Object matching data
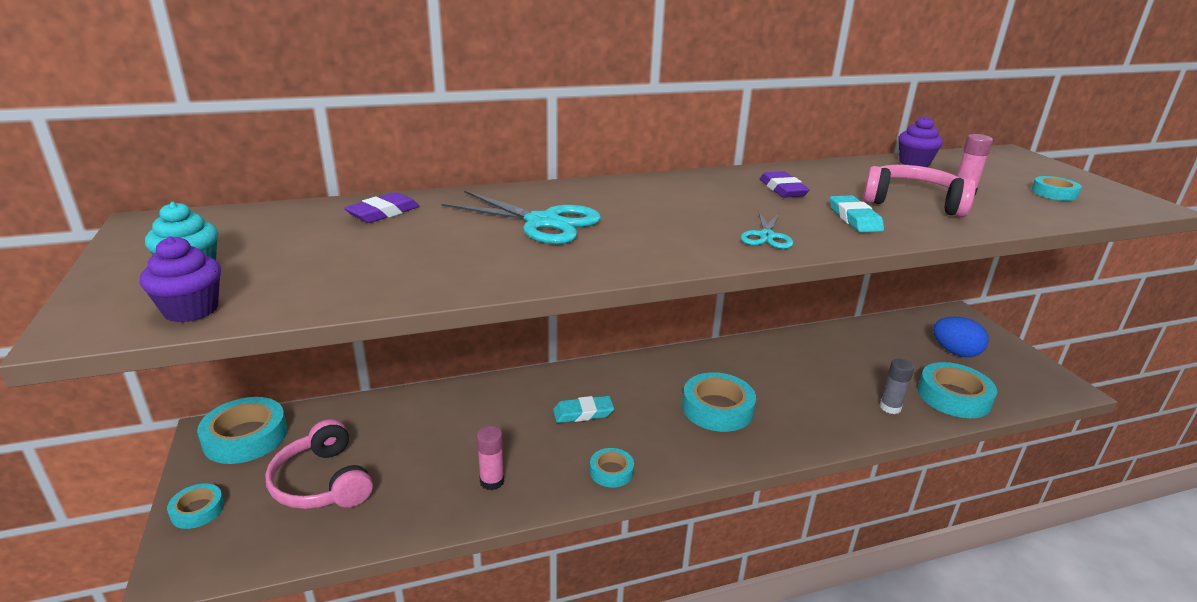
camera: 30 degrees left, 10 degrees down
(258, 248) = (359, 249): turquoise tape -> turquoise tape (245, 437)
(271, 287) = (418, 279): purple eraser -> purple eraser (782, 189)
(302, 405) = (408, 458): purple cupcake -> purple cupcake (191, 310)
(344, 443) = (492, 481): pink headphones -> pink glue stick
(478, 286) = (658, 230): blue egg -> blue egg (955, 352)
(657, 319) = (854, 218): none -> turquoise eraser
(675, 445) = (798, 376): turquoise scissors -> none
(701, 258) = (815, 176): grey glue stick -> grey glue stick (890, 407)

==

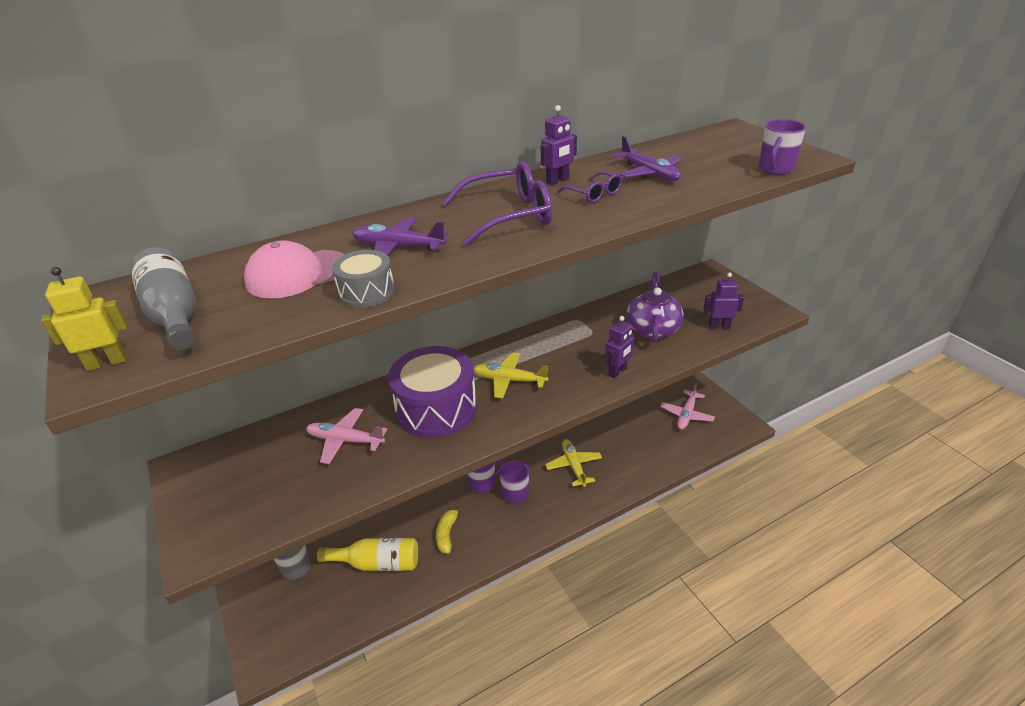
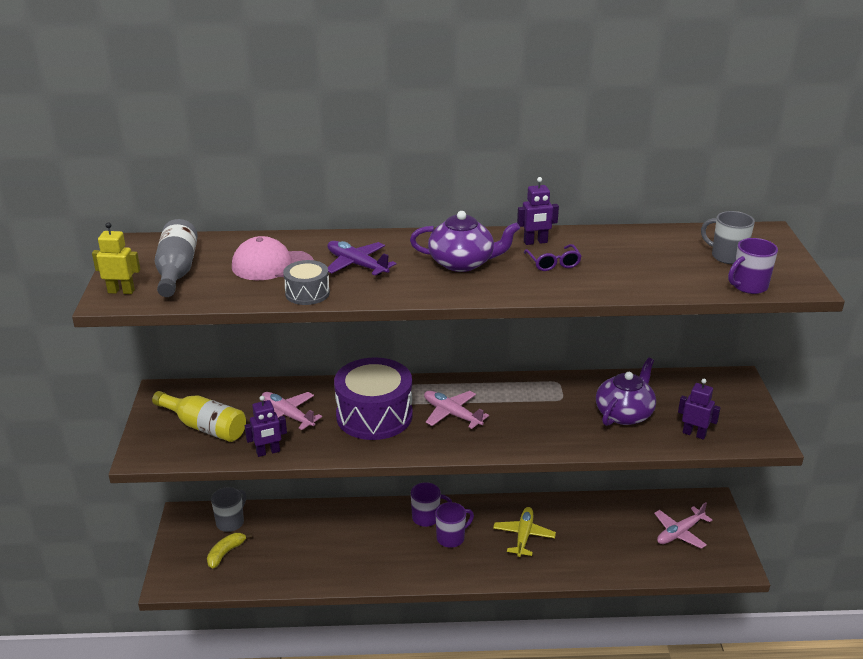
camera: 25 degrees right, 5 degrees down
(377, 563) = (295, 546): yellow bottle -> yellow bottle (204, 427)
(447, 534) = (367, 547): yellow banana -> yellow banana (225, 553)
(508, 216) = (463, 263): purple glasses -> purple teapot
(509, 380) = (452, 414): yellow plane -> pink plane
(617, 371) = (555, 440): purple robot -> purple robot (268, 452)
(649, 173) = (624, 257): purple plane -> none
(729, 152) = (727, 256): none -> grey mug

** About this task **
Reproduce every line in the data that has the word "plane" in it.

** Completed task **
(509, 380) = (452, 414): yellow plane -> pink plane
(649, 173) = (624, 257): purple plane -> none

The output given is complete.